** Opening Dataset records block **
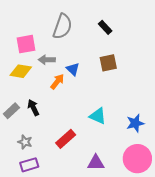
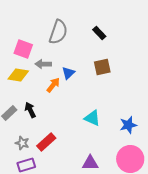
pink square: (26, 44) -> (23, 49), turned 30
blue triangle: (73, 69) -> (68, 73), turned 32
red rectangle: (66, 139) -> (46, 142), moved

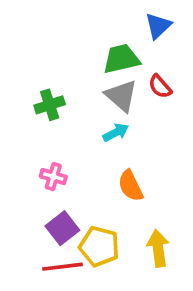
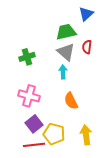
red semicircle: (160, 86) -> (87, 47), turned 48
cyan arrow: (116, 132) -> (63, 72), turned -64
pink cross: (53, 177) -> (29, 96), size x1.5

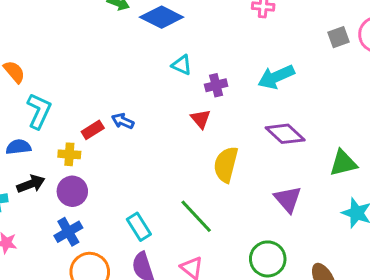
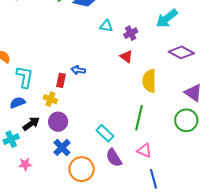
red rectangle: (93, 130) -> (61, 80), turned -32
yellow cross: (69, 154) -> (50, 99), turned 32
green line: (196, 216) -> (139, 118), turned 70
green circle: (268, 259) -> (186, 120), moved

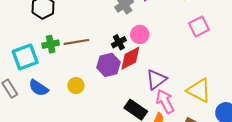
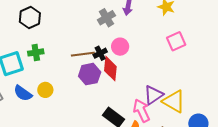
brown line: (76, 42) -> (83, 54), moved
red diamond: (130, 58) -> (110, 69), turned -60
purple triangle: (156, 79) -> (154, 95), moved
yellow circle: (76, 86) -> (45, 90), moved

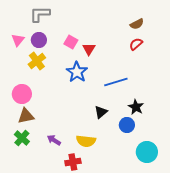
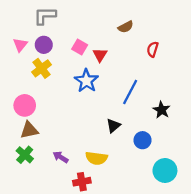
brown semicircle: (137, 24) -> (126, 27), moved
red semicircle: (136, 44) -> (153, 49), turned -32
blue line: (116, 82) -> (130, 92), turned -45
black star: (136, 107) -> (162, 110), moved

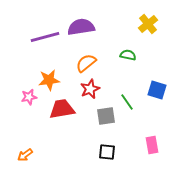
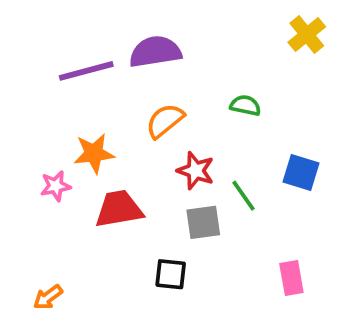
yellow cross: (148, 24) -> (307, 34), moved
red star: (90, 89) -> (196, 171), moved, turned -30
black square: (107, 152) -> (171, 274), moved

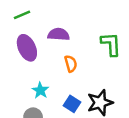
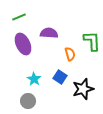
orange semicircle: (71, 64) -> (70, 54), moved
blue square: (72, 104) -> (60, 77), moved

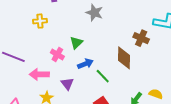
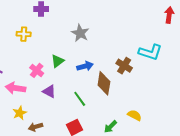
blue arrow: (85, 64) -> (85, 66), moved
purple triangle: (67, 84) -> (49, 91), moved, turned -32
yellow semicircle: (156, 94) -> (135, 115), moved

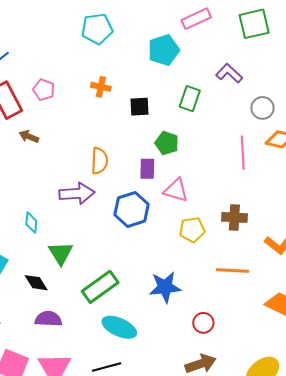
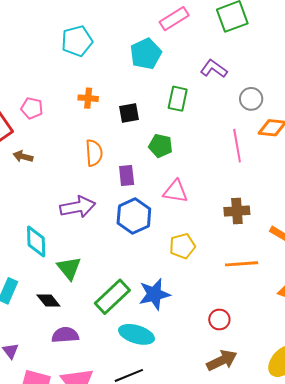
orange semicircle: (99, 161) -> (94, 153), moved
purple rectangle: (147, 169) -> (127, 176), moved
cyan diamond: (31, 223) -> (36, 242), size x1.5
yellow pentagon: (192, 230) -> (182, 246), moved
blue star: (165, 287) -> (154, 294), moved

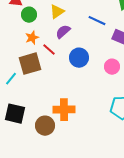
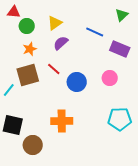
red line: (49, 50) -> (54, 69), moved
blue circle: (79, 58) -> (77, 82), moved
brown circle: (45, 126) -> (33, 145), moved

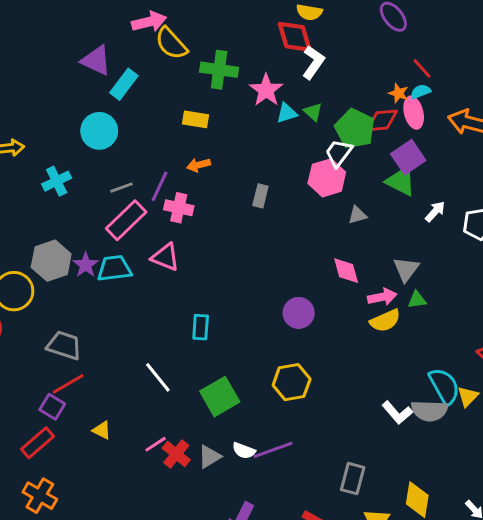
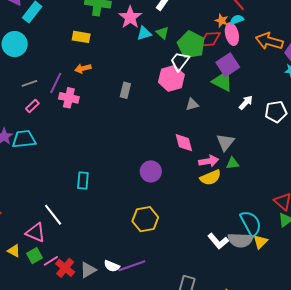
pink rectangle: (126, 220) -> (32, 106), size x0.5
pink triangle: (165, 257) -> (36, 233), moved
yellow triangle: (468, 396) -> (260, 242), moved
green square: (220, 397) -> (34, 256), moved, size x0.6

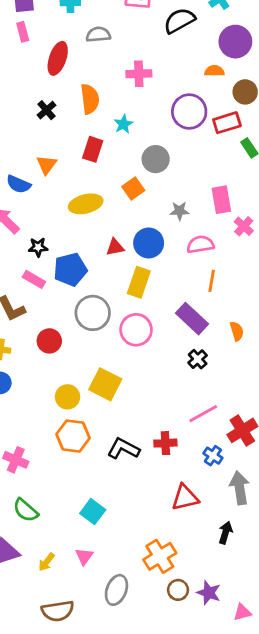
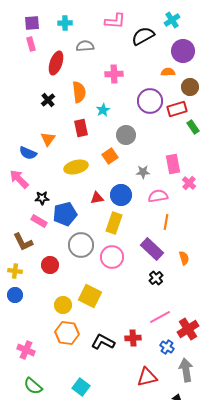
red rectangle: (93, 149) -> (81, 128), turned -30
** Closing Dataset records block **
What the exercise asks → Each line in the records above that contains the word "green" must be copied.

Answer section →
green line: (196, 216) -> (139, 118), turned 70
green circle: (268, 259) -> (186, 120), moved
green square: (220, 397) -> (34, 256), moved, size x0.6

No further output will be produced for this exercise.